Records to process ▸
◆ ◆ ◆ ◆

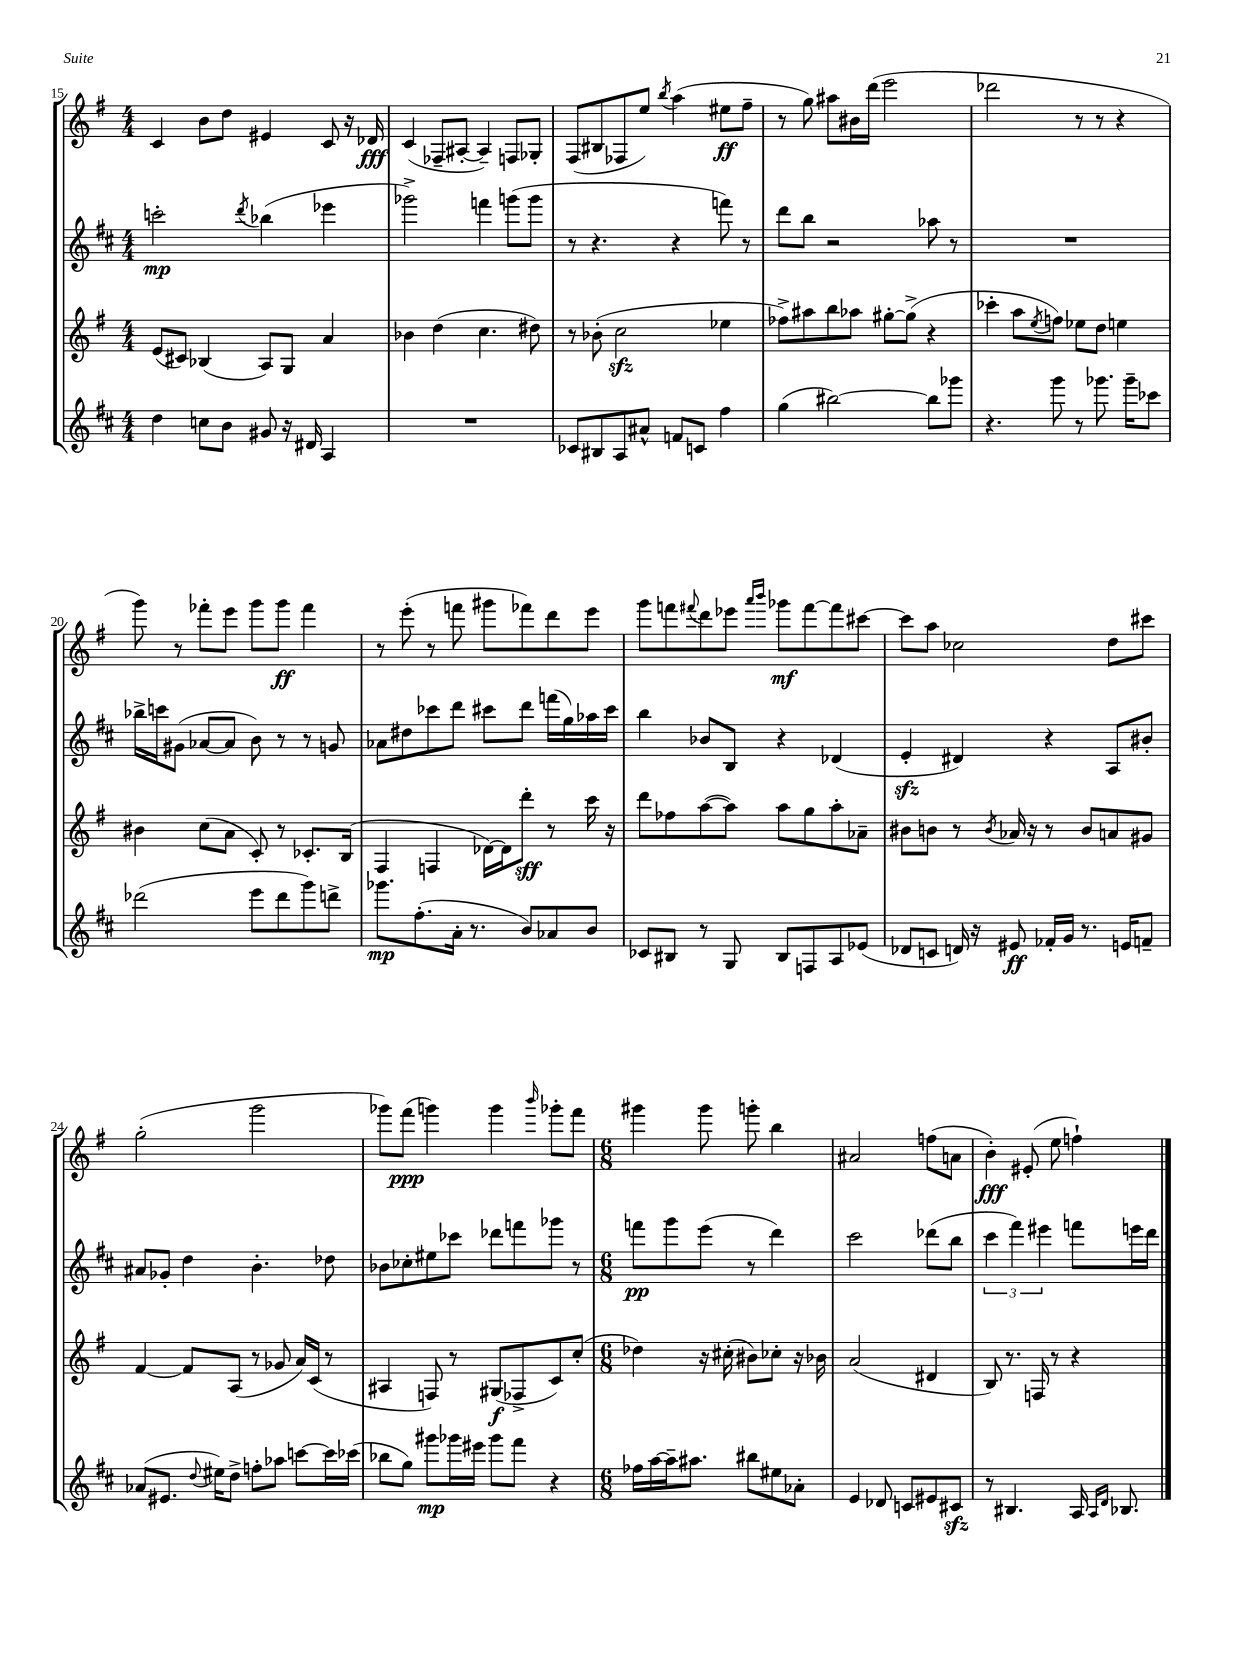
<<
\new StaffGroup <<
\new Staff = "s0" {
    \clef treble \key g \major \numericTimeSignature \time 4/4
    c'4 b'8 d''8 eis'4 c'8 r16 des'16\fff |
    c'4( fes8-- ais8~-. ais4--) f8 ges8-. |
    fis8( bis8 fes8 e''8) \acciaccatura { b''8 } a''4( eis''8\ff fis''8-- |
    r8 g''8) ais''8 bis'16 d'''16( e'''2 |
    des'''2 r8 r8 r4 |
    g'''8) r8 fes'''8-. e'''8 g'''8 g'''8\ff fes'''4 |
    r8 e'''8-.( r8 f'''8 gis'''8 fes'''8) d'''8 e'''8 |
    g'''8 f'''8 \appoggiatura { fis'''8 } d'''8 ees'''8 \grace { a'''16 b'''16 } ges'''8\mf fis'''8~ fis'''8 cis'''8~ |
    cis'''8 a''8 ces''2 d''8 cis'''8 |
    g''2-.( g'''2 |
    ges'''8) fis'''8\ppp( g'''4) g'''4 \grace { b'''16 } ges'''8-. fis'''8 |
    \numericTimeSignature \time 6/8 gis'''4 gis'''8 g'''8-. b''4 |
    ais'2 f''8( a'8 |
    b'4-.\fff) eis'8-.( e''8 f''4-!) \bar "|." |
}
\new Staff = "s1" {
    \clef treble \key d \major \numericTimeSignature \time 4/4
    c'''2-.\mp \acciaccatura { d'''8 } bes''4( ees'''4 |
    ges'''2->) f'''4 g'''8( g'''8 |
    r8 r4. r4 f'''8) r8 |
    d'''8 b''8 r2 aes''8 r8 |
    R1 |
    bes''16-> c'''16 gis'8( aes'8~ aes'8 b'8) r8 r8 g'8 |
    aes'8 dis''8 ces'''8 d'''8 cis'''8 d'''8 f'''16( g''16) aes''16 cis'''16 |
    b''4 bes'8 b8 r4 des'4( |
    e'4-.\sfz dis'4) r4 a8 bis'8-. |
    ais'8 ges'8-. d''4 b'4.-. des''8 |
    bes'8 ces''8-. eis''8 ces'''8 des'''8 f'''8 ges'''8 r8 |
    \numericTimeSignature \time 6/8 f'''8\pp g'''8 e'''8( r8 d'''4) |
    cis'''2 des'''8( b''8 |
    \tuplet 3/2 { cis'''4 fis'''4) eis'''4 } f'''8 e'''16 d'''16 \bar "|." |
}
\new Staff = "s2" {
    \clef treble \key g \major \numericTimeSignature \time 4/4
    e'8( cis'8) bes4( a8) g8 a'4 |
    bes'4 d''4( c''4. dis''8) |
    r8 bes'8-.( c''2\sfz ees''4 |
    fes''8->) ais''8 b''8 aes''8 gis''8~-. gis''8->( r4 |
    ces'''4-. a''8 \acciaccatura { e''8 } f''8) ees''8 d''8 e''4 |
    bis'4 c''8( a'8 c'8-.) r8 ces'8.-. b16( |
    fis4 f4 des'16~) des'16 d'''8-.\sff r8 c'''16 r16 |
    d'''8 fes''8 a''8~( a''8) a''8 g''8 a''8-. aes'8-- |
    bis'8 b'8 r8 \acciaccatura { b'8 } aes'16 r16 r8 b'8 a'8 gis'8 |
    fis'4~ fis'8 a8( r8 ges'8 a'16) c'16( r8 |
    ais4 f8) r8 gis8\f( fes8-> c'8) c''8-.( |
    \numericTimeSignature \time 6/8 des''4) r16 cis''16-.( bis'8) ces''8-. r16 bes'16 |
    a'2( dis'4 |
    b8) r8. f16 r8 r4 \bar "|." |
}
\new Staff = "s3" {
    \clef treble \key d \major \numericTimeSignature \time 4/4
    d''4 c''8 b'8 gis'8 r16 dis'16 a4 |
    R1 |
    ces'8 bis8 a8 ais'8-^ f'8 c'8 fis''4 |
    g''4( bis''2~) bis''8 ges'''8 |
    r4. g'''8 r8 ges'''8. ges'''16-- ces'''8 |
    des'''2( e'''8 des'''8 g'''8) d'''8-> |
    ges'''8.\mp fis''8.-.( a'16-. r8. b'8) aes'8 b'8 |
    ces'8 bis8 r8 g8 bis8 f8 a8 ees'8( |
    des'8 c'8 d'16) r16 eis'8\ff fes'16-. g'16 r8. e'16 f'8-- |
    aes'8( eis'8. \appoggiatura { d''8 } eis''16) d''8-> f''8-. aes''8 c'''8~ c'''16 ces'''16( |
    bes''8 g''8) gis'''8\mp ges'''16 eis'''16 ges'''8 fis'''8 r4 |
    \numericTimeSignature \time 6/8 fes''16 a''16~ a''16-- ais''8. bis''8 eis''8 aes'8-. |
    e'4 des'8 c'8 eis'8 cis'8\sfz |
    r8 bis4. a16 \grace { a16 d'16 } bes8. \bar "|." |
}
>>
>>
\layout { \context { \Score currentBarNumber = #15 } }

◆ ◆ ◆ ◆

Count the lines of the material above that contain the string "time", matching case exactly. Give only the number.

8